====== Data shown

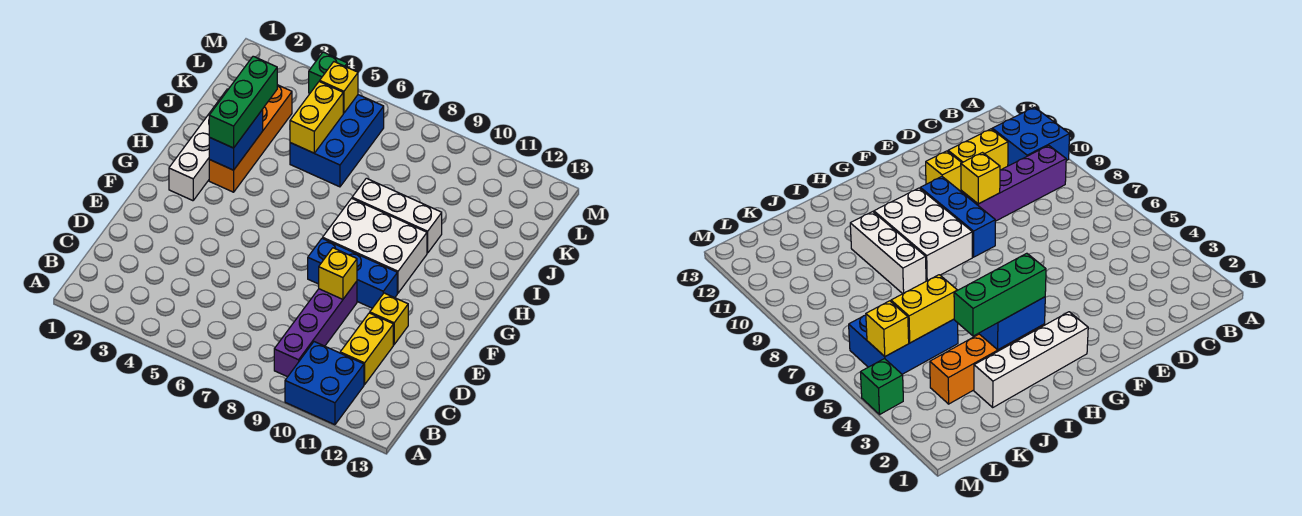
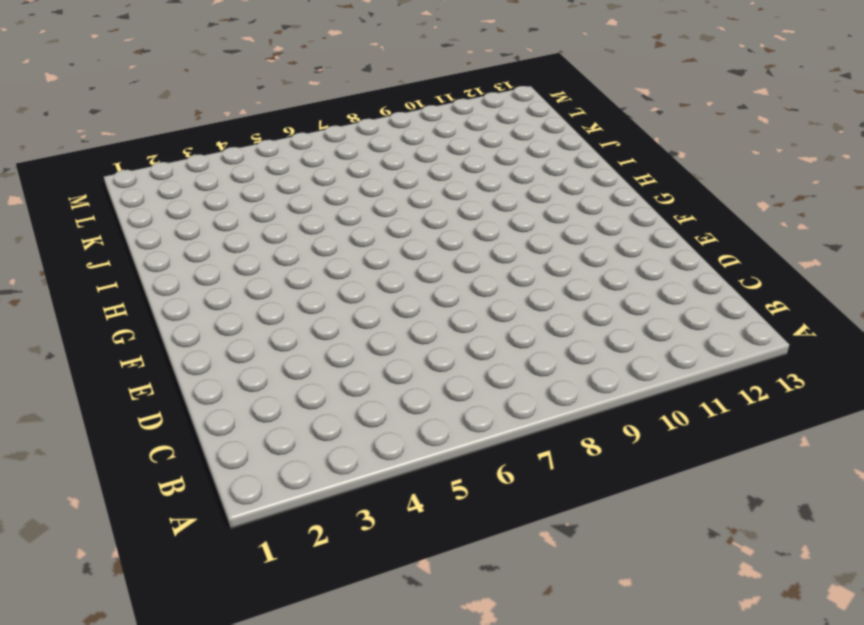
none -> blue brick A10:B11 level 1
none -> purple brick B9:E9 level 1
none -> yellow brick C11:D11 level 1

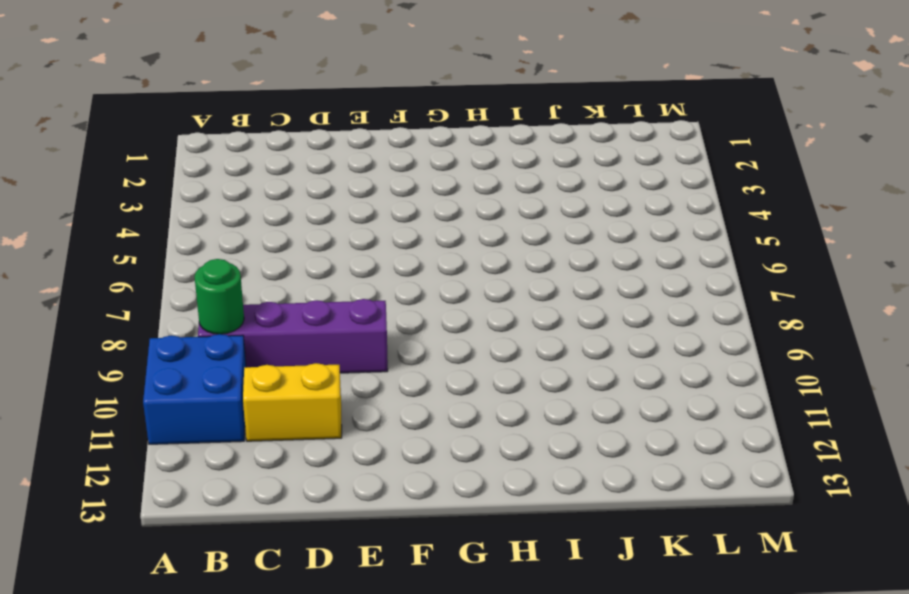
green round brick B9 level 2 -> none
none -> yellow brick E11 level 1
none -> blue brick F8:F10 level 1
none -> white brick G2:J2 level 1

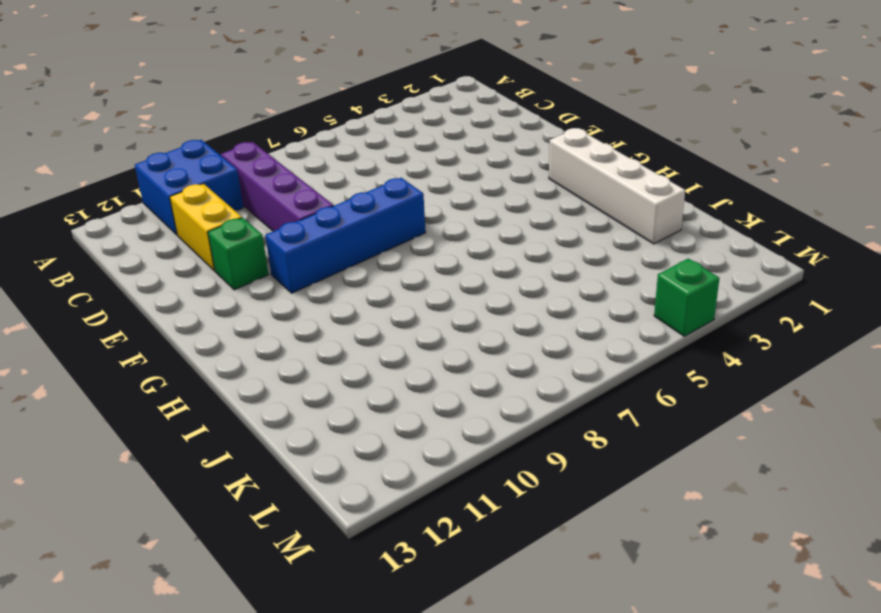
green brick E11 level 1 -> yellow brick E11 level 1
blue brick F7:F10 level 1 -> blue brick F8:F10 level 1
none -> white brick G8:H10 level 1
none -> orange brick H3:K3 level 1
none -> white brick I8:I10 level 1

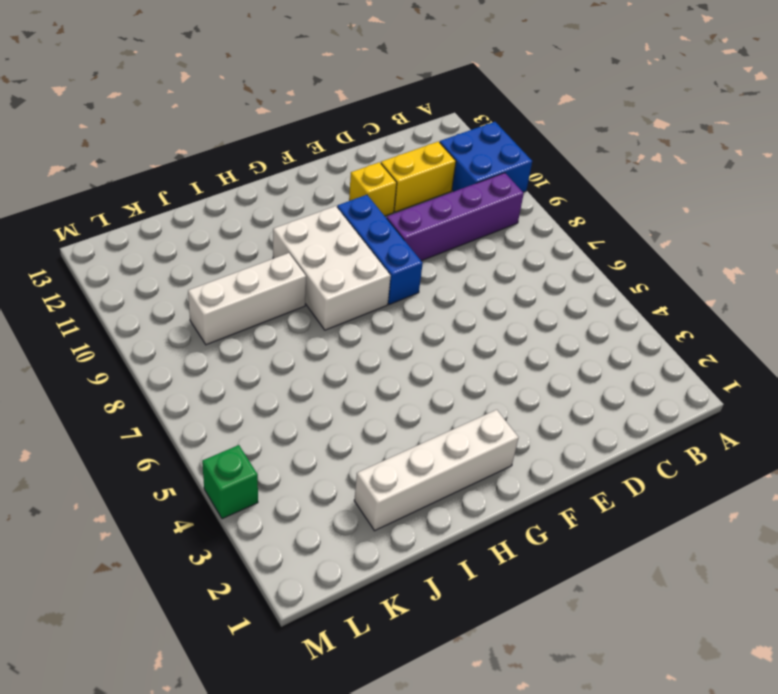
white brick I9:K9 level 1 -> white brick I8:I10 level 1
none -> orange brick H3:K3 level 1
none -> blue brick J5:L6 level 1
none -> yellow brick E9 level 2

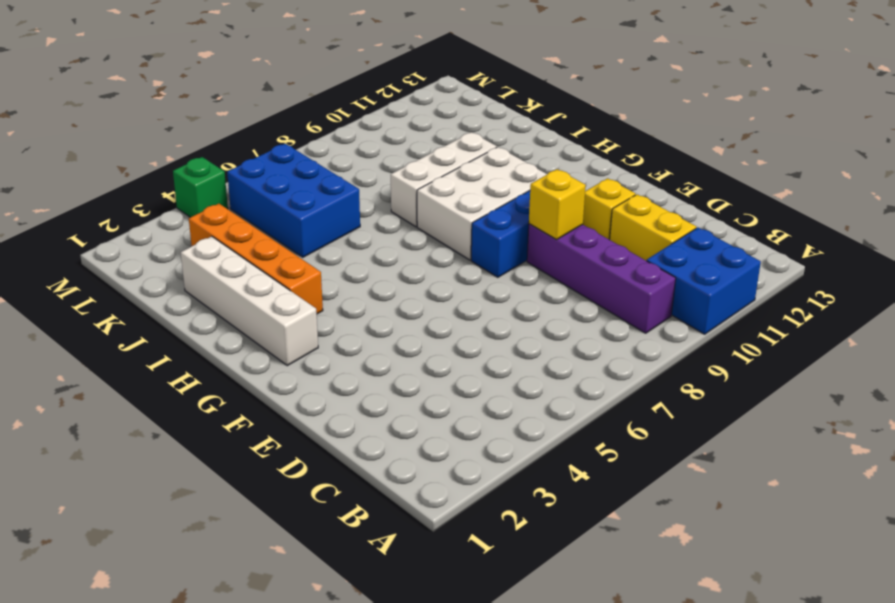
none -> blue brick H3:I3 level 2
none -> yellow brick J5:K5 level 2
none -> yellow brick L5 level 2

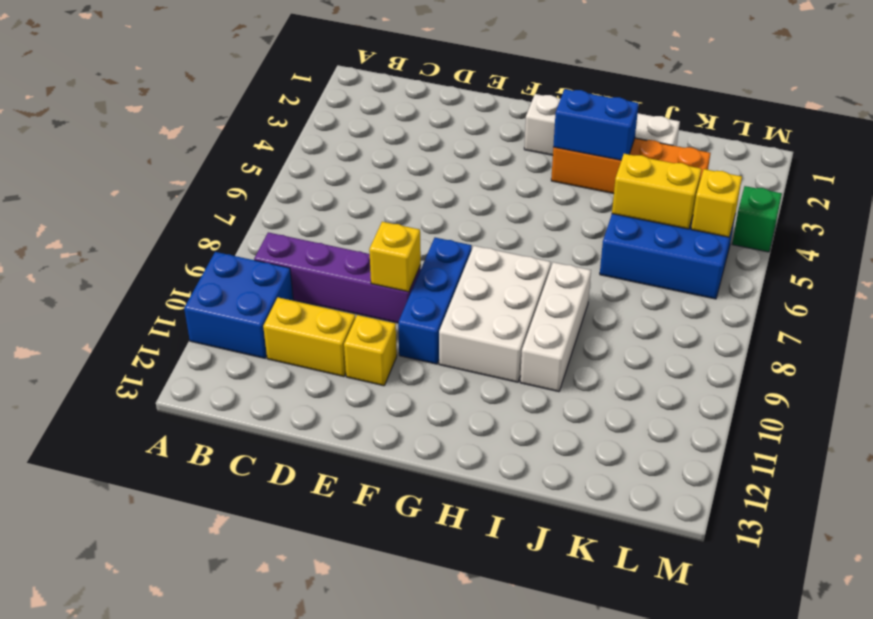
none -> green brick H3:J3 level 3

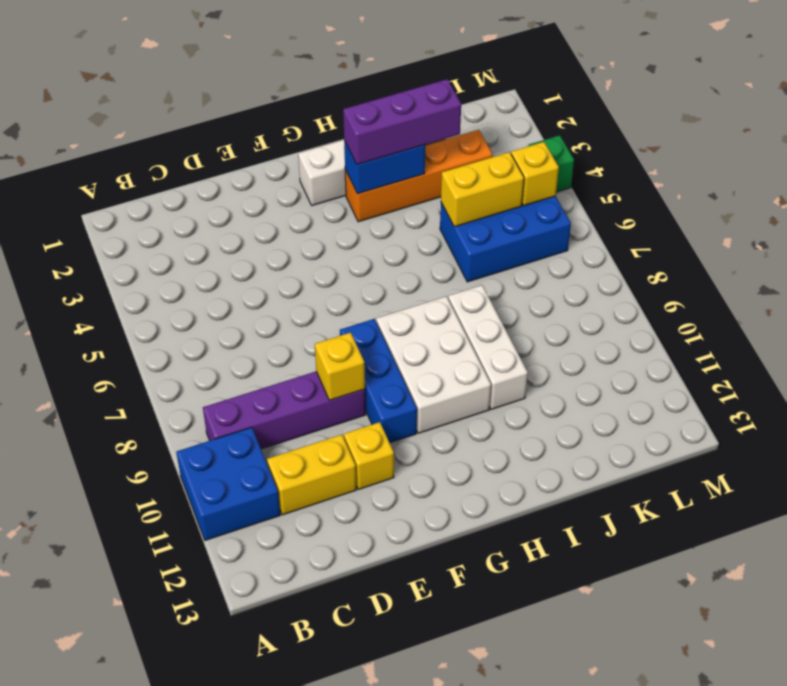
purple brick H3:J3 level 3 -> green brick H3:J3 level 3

============

Reproduce all of the entries word for word, skipping any pictures they hold.

none -> blue brick A10:B11 level 1
none -> purple brick B9:E9 level 1
none -> yellow brick C11:D11 level 1

green round brick B9 level 2 -> none
none -> yellow brick E11 level 1
none -> blue brick F8:F10 level 1
none -> white brick G2:J2 level 1

green brick E11 level 1 -> yellow brick E11 level 1
blue brick F7:F10 level 1 -> blue brick F8:F10 level 1
none -> white brick G8:H10 level 1
none -> orange brick H3:K3 level 1
none -> white brick I8:I10 level 1

white brick I9:K9 level 1 -> white brick I8:I10 level 1
none -> orange brick H3:K3 level 1
none -> blue brick J5:L6 level 1
none -> yellow brick E9 level 2

none -> blue brick H3:I3 level 2
none -> yellow brick J5:K5 level 2
none -> yellow brick L5 level 2

none -> green brick H3:J3 level 3

purple brick H3:J3 level 3 -> green brick H3:J3 level 3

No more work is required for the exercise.